Goal of the exercise: Could you restate the entries below word for word and leave the images out?

Provided data:
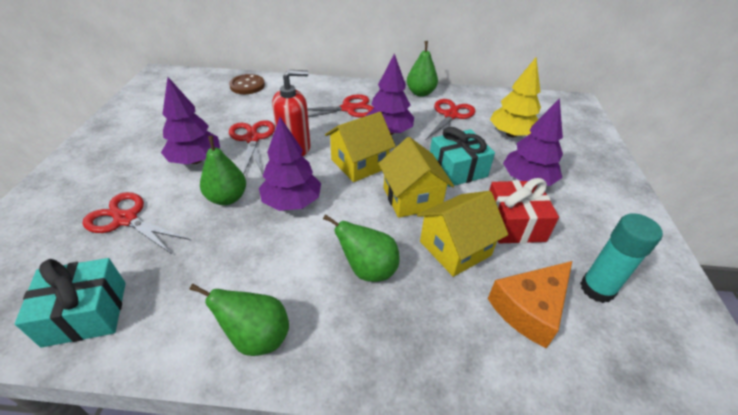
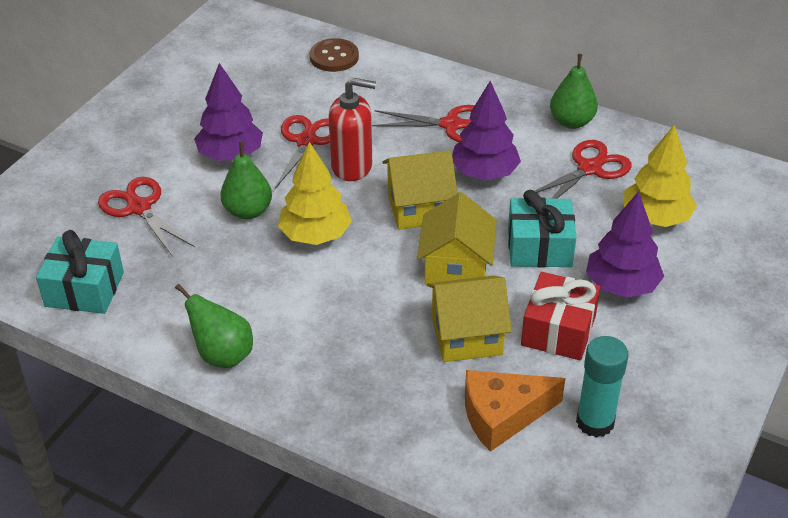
camera: 25 degrees right, 0 degrees up
(292, 202) = (315, 235): purple tree -> yellow tree
(368, 270) = (358, 329): green pear -> none

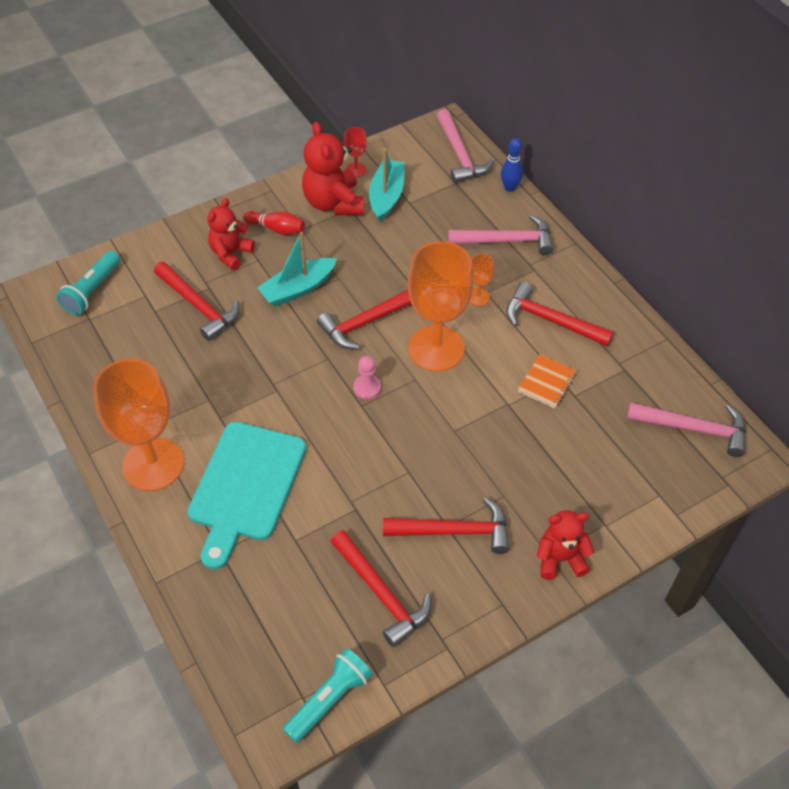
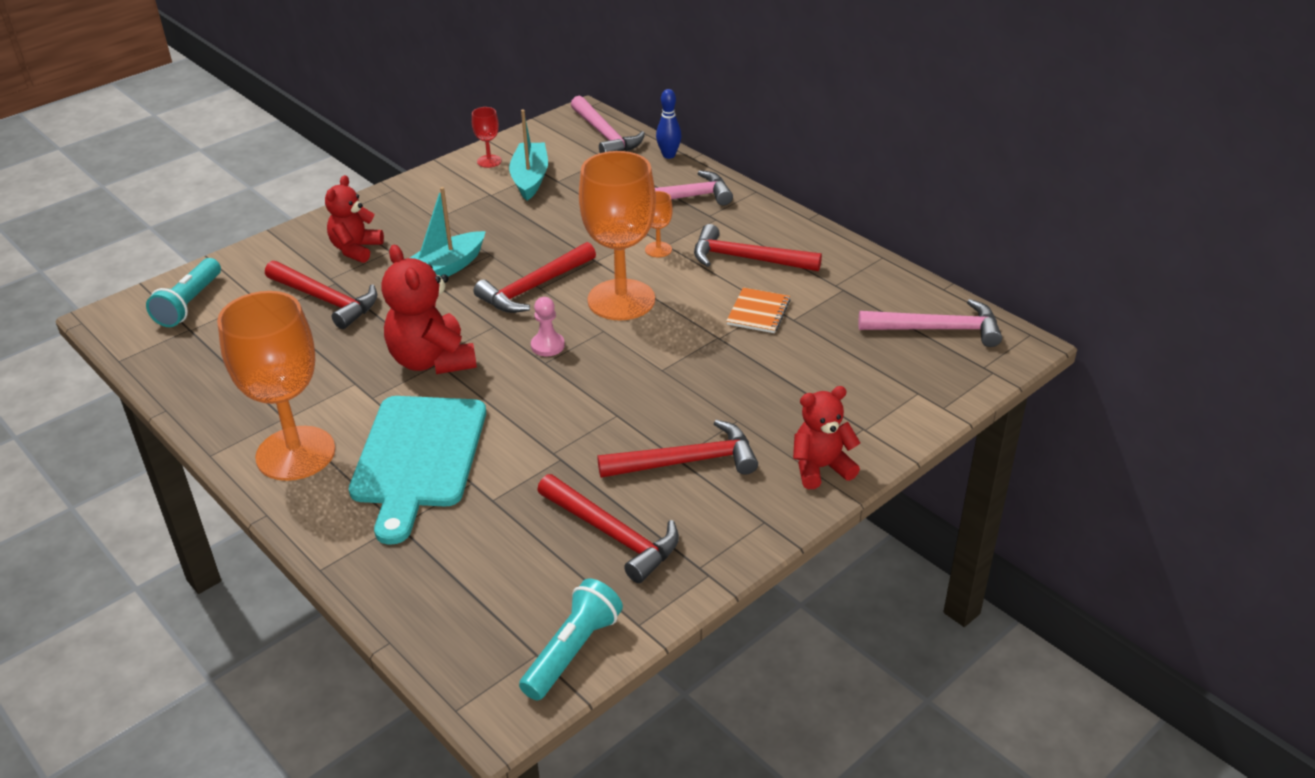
camera: 10 degrees left, 15 degrees down
(277, 229) = (407, 221): red bowling pin -> none
(333, 203) = (469, 192): red teddy bear -> red teddy bear (432, 361)

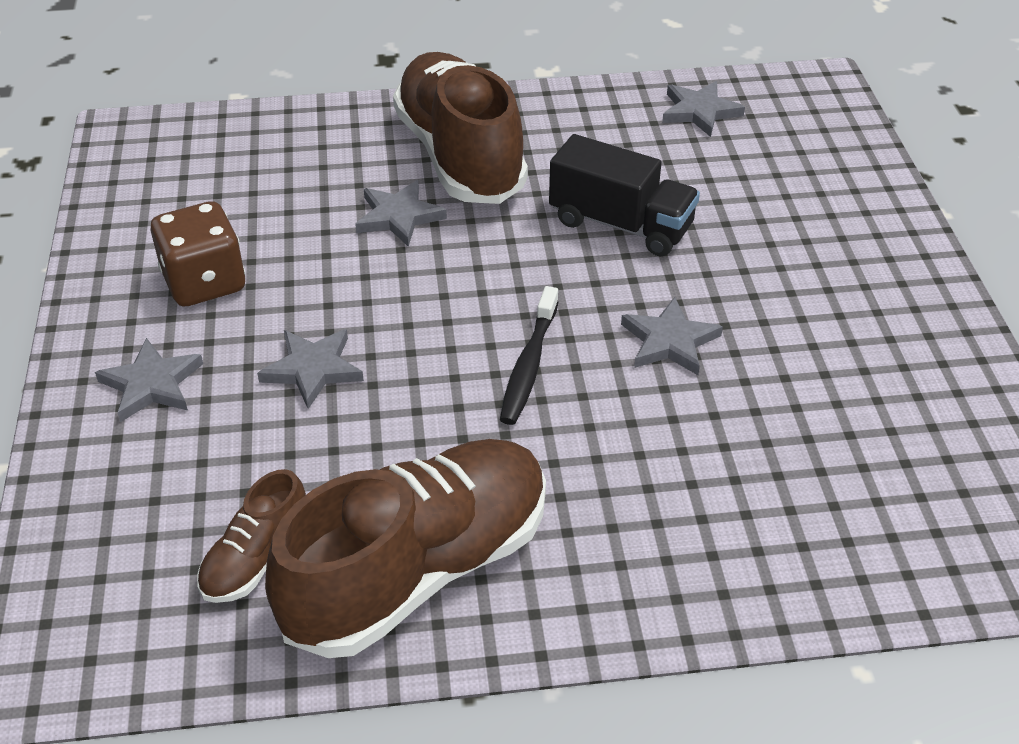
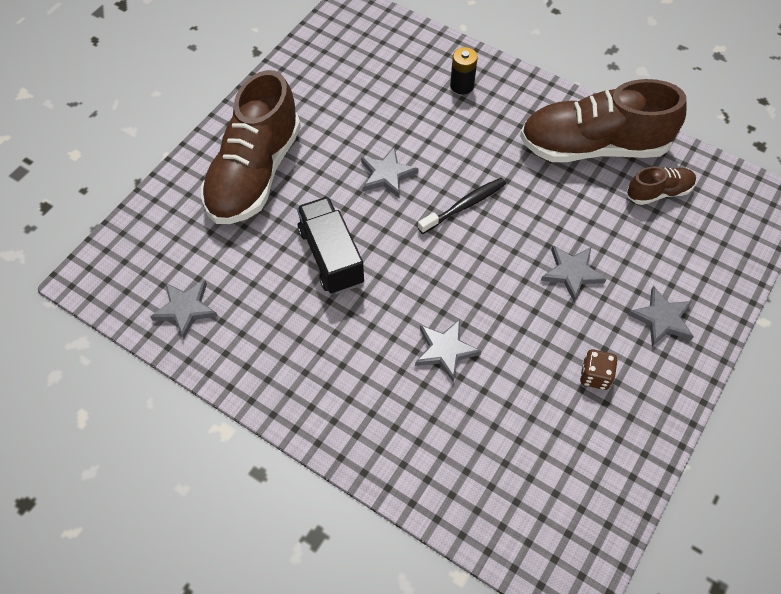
camera: 140 degrees left, 15 degrees up
(204, 282) = (595, 376): brown dice -> brown dice, size x0.58
(459, 156) = (364, 378): brown shoe -> brown shoe (254, 173)
(726, 538) = (462, 85): none -> black battery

Expected output:
camera: 25 degrees right, 0 degrees up
(292, 202) = (315, 235): purple tree -> yellow tree
(368, 270) = (358, 329): green pear -> none

camera: 10 degrees left, 15 degrees down
(277, 229) = (407, 221): red bowling pin -> none
(333, 203) = (469, 192): red teddy bear -> red teddy bear (432, 361)

camera: 140 degrees left, 15 degrees up
(204, 282) = (595, 376): brown dice -> brown dice, size x0.58
(459, 156) = (364, 378): brown shoe -> brown shoe (254, 173)
(726, 538) = (462, 85): none -> black battery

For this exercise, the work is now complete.